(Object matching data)
-- Opening Marker --
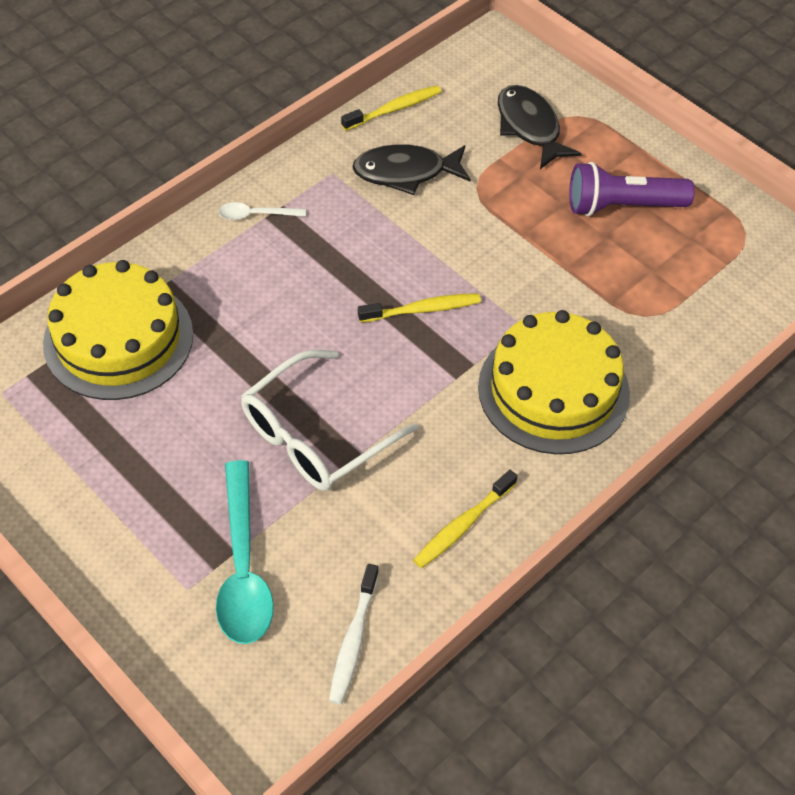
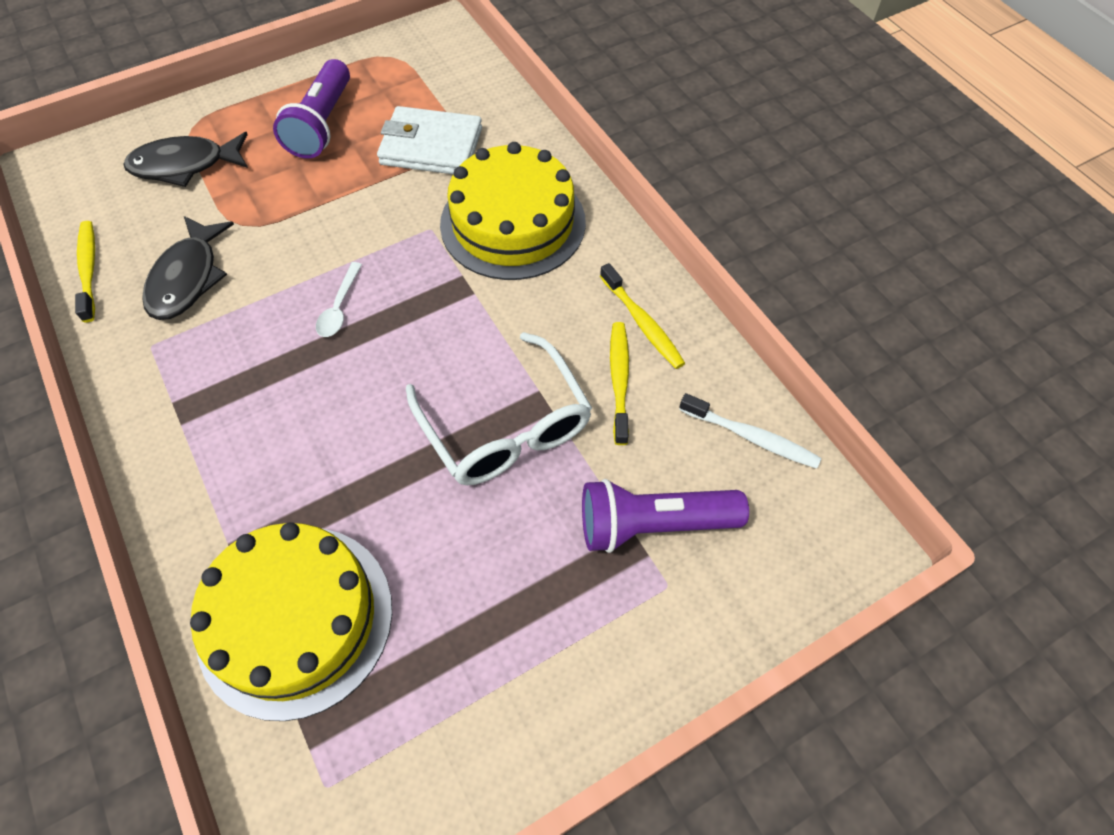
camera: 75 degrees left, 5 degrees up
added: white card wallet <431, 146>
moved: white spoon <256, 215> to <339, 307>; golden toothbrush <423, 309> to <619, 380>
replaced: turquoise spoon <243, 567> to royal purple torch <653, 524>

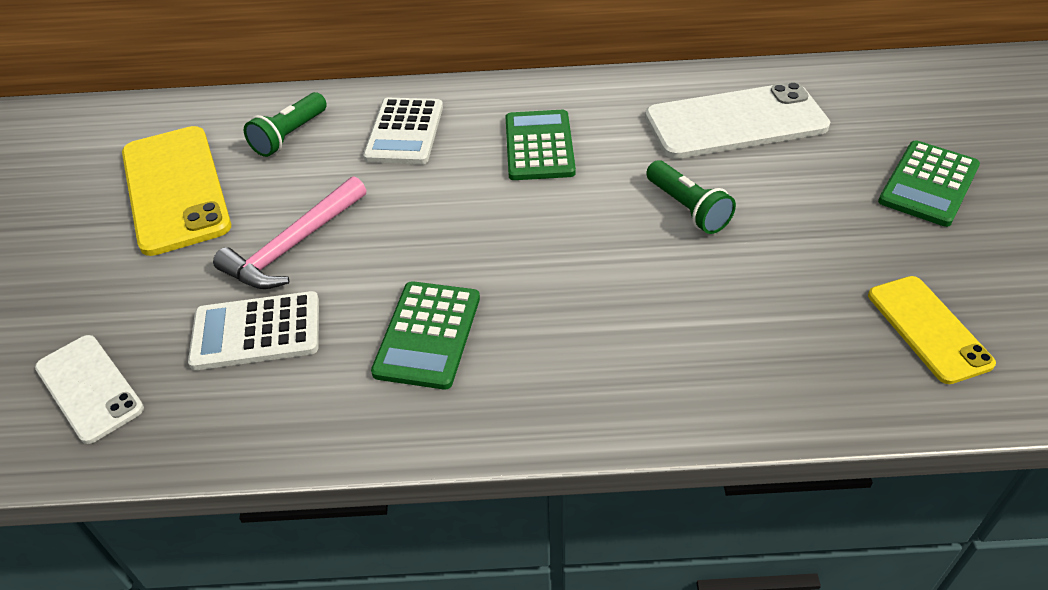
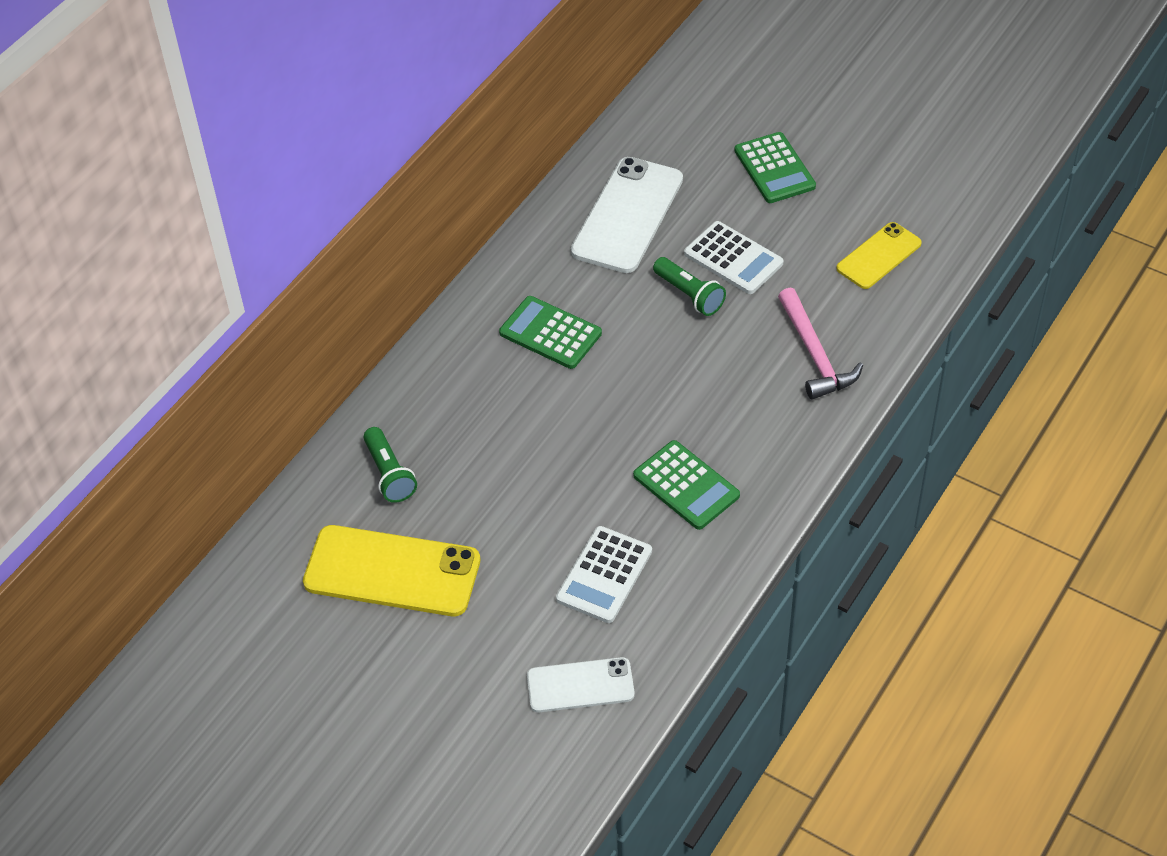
camera: 55 degrees left, 5 degrees up
moved: white adding machine <404, 132> to <733, 258>; rosy hammer <293, 246> to <815, 354>
turned: leaf-green torch <687, 209> = <689, 295> 45 degrees clockwise; golden mobile phone <928, 329> = <879, 256> 60 degrees counterclockwise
-- Closing Marker --
Output all the records above exactly, but without their images.

camera: 75 degrees left, 5 degrees up
added: white card wallet <431, 146>
moved: white spoon <256, 215> to <339, 307>; golden toothbrush <423, 309> to <619, 380>
replaced: turquoise spoon <243, 567> to royal purple torch <653, 524>

camera: 55 degrees left, 5 degrees up
moved: white adding machine <404, 132> to <733, 258>; rosy hammer <293, 246> to <815, 354>
turned: leaf-green torch <687, 209> = <689, 295> 45 degrees clockwise; golden mobile phone <928, 329> = <879, 256> 60 degrees counterclockwise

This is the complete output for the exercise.